**DESCRIPTION OF THE TASK:** Set down all of the data that follows word for word, without the images.

**DATA EXTRACTS:**

----------

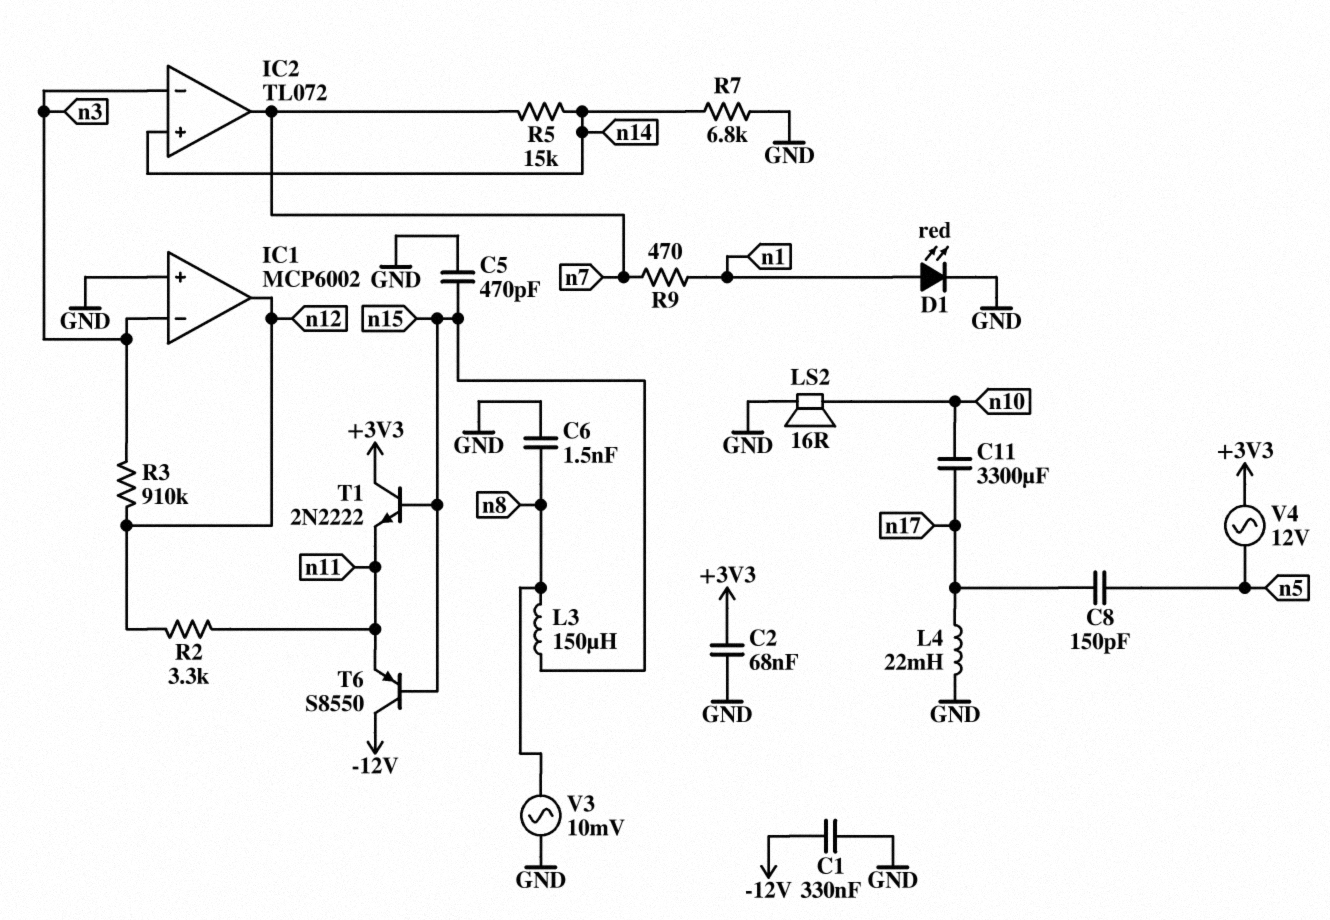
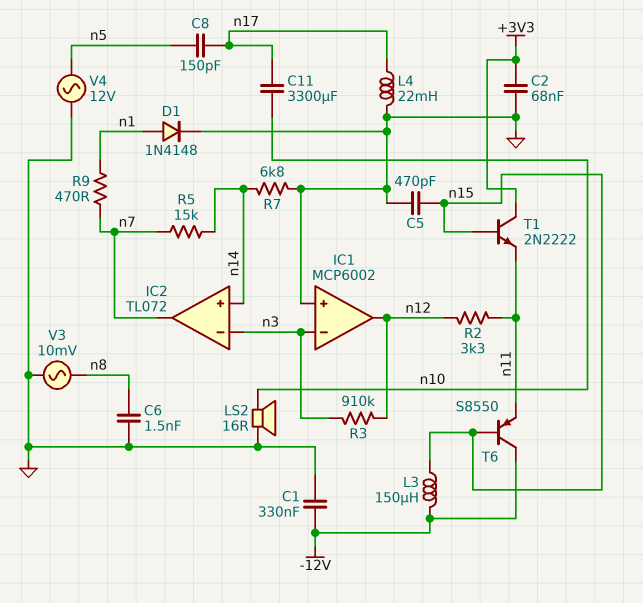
D1: LED red (A n1, K GND) -> diode 1N4148 (A n1, K GND)
L3: 150uH (n8, n15) -> 150uH (-12V, n15)
V4: AC 12V (+3V3, n5) -> AC 12V (GND, n5)

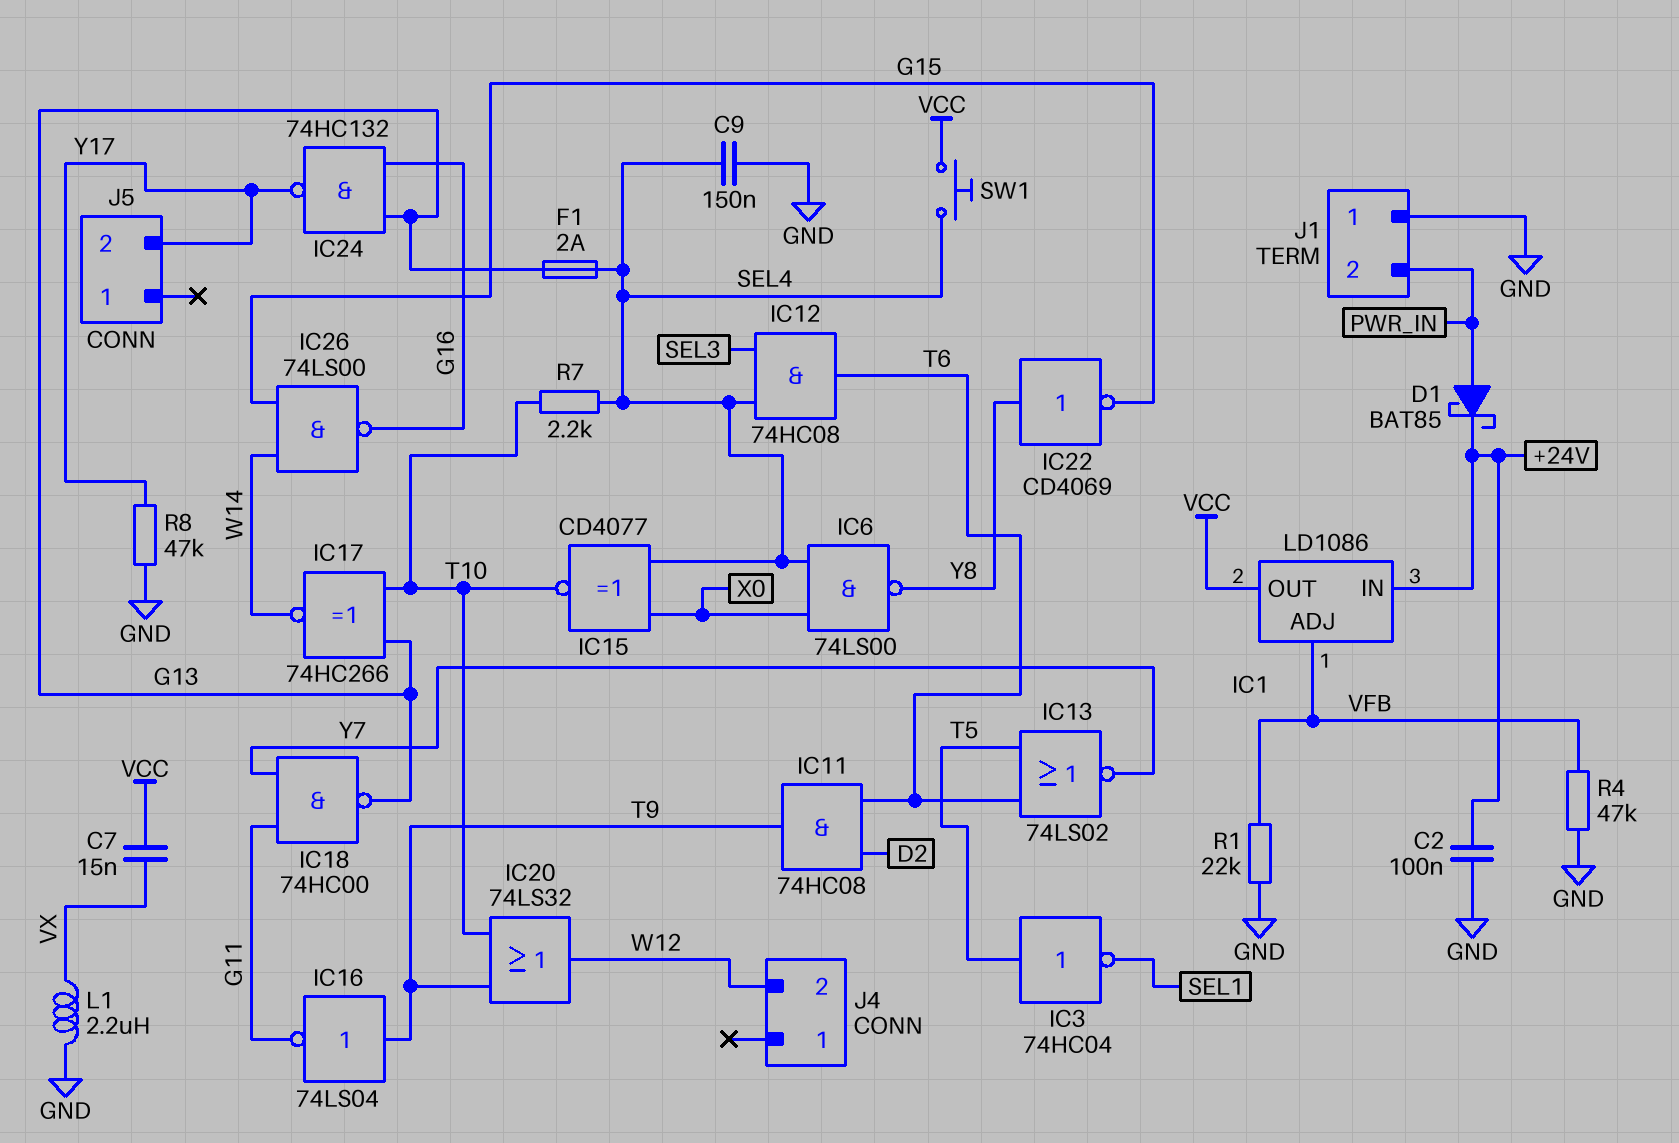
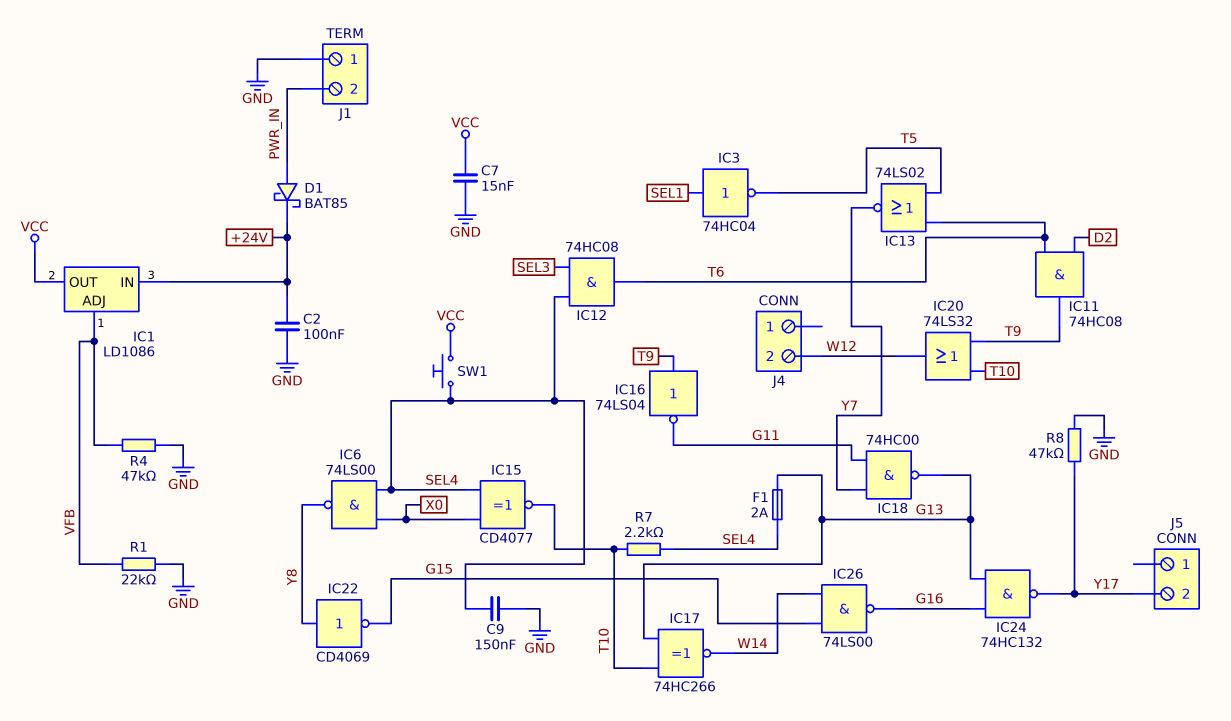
C7: 15nF (VCC, VX) -> 15nF (GND, VCC)
IC3: NOT 74HC04 (in T5, out SEL1) -> NOT 74HC04 (in SEL1, out T5)
L1: 2.2uH (GND, VX) -> none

----------

**WRITTEN ANSWER:**
D1: LED red (A n1, K GND) -> diode 1N4148 (A n1, K GND)
L3: 150uH (n8, n15) -> 150uH (-12V, n15)
V4: AC 12V (+3V3, n5) -> AC 12V (GND, n5)

C7: 15nF (VCC, VX) -> 15nF (GND, VCC)
IC3: NOT 74HC04 (in T5, out SEL1) -> NOT 74HC04 (in SEL1, out T5)
L1: 2.2uH (GND, VX) -> none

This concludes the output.